======== Entries supplied ========

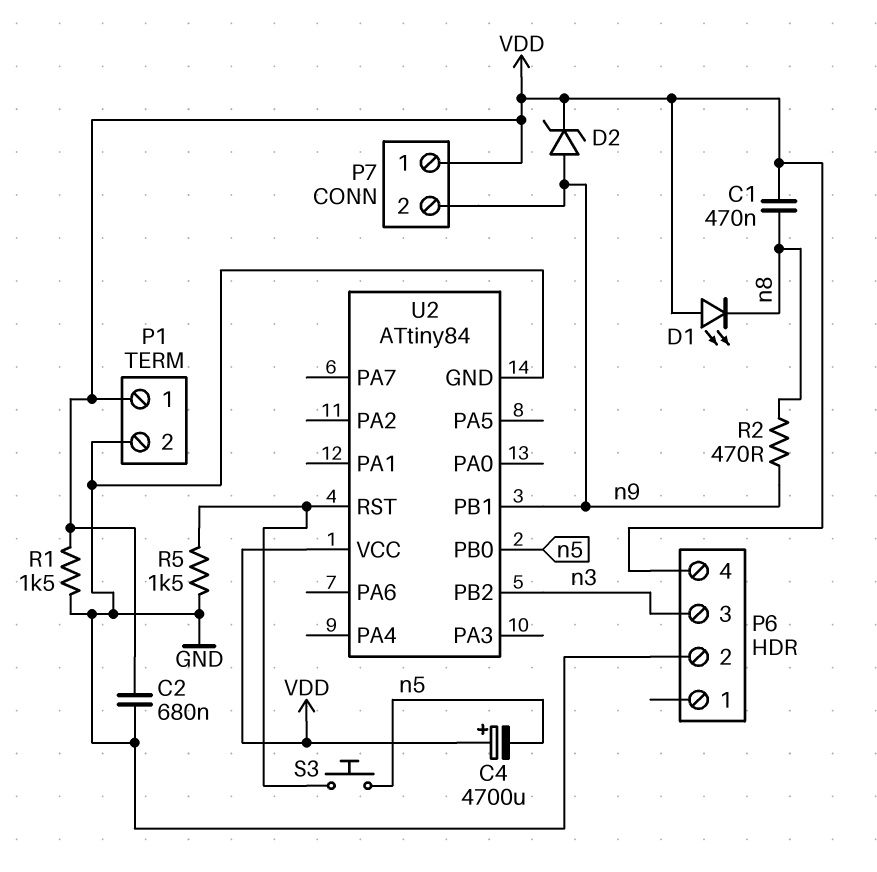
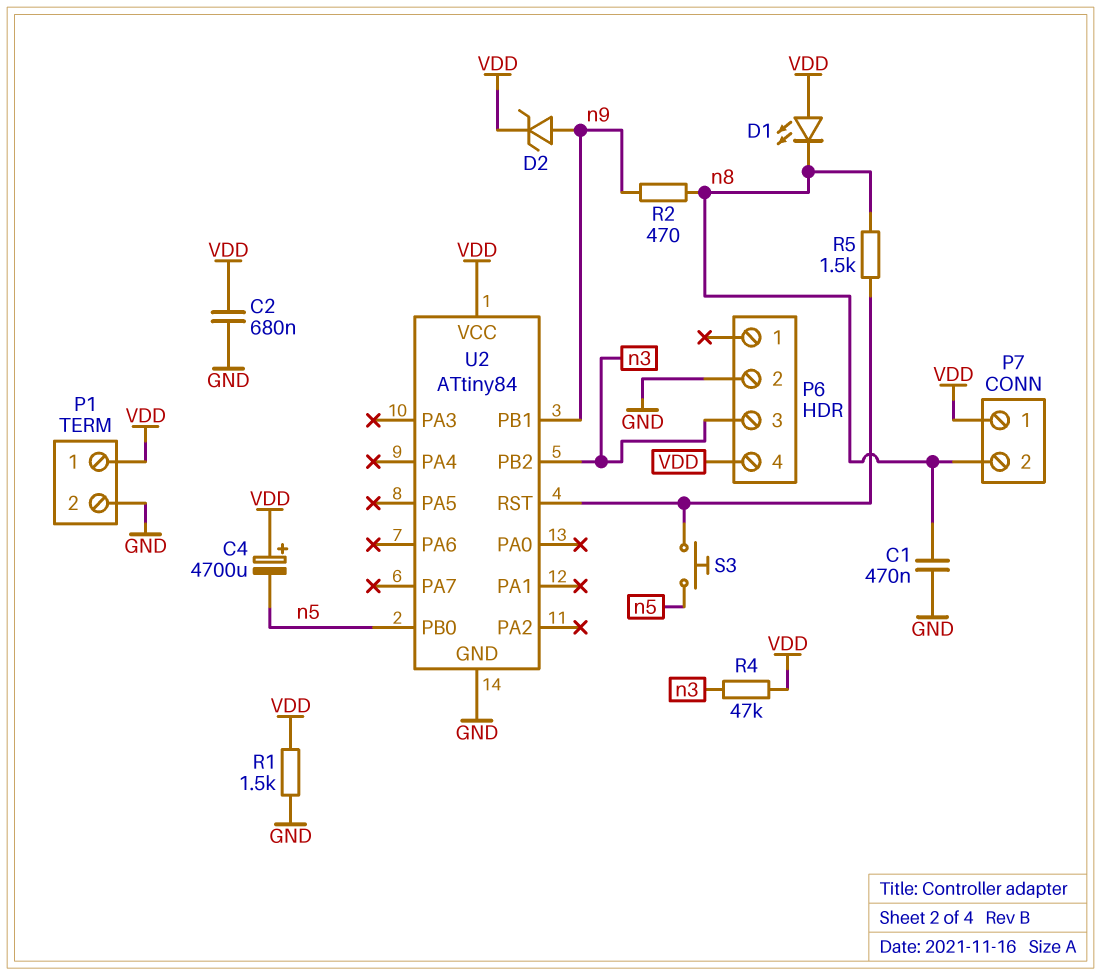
C1: 470nF (VDD, n8) -> 470nF (GND, n8)
P7 pin 2: n9 -> n8
R4: none -> 47k (VDD, n3)
R5: 1.5k (GND, U2/RST) -> 1.5k (U2/RST, n8)

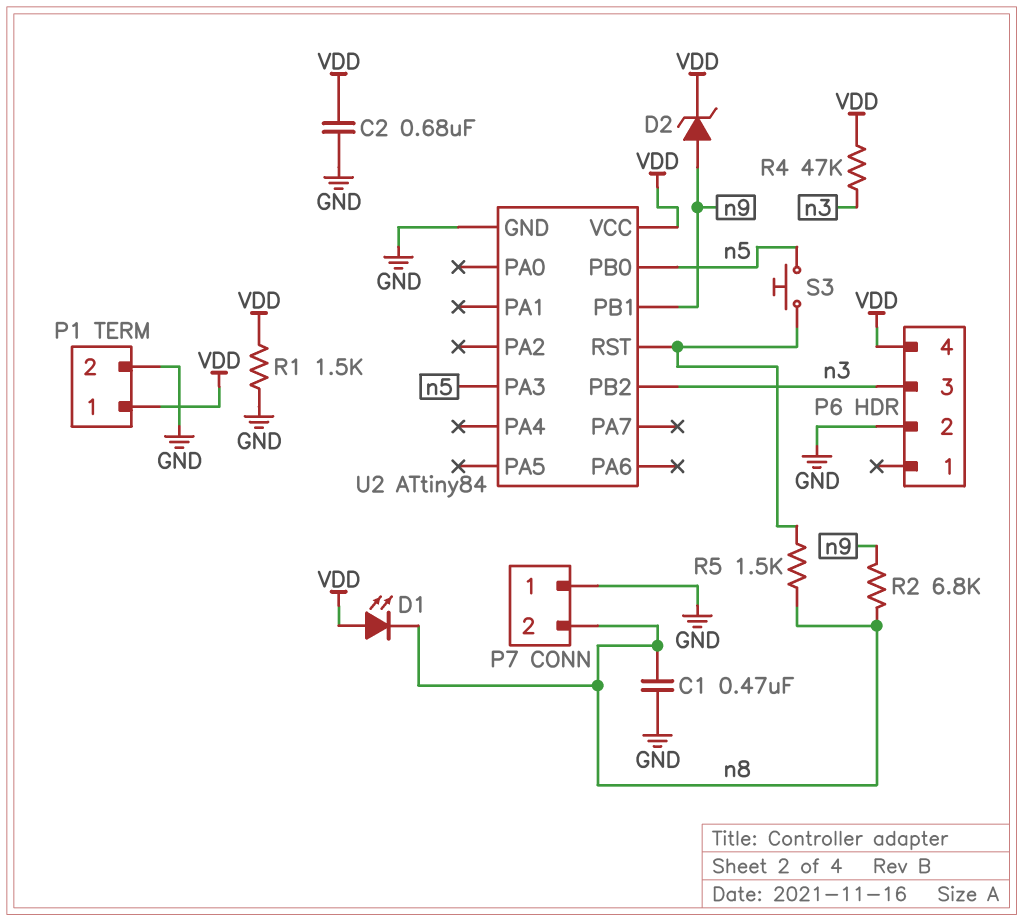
C4: 4700uF (plus VDD, minus n5) -> none
P7 pin 1: VDD -> GND
R2: 470 (n8, n9) -> 6.8k (n8, n9)
U2 pin PA3: none -> n5

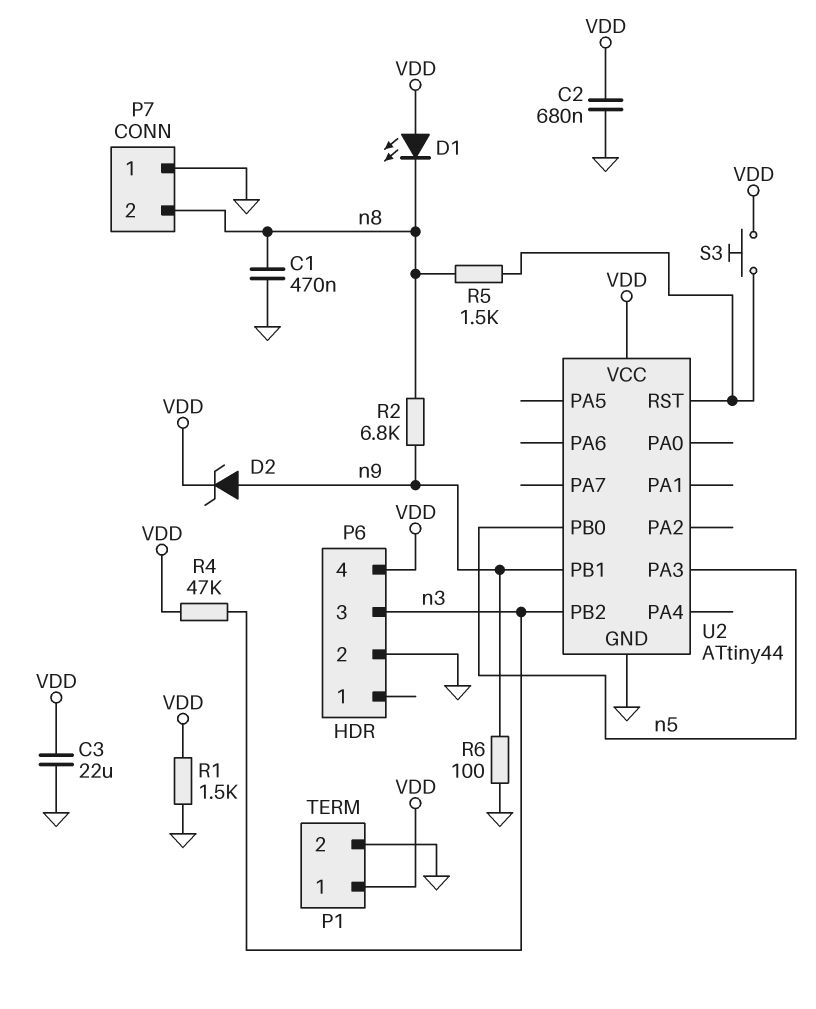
C3: none -> 22uF (GND, VDD)
R6: none -> 100 (GND, n9)
S3: button (U2/RST, n5) -> button (U2/RST, VDD)
U2: ATtiny84 -> ATtiny44

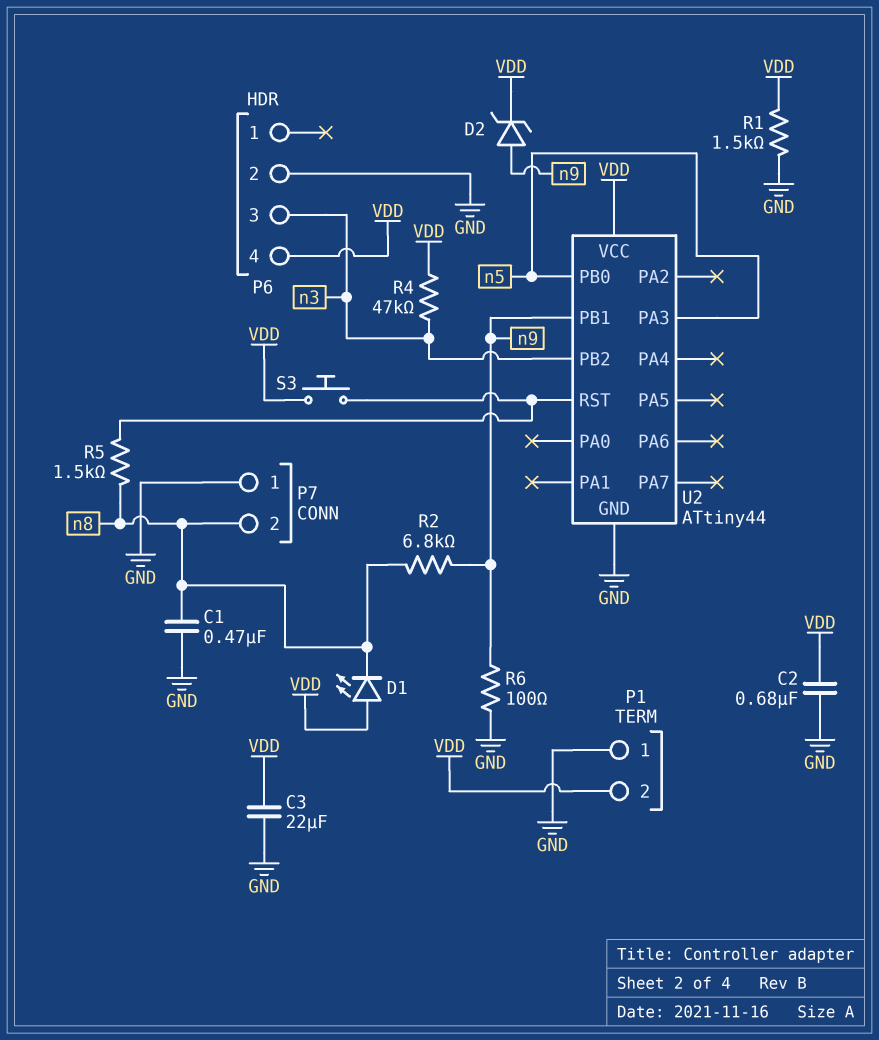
P1 pin 1: VDD -> GND
P1 pin 2: GND -> VDD

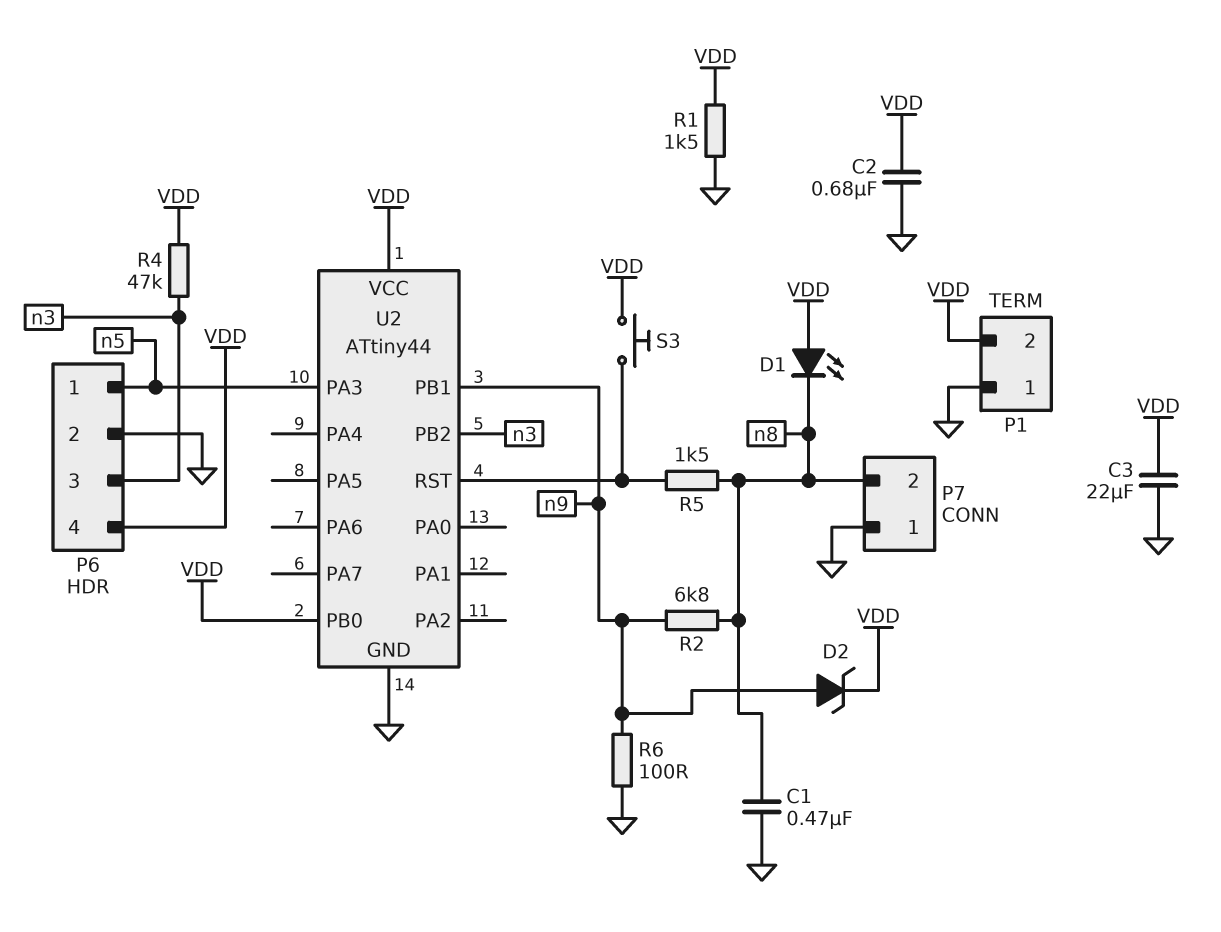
P6 pin 1: none -> n5
U2 pin PB0: n5 -> VDD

========

- _What you should do_: Select every line in the records above that contains the word "none".

- _Response to the task_:
R4: none -> 47k (VDD, n3)
C4: 4700uF (plus VDD, minus n5) -> none
U2 pin PA3: none -> n5
C3: none -> 22uF (GND, VDD)
R6: none -> 100 (GND, n9)
P6 pin 1: none -> n5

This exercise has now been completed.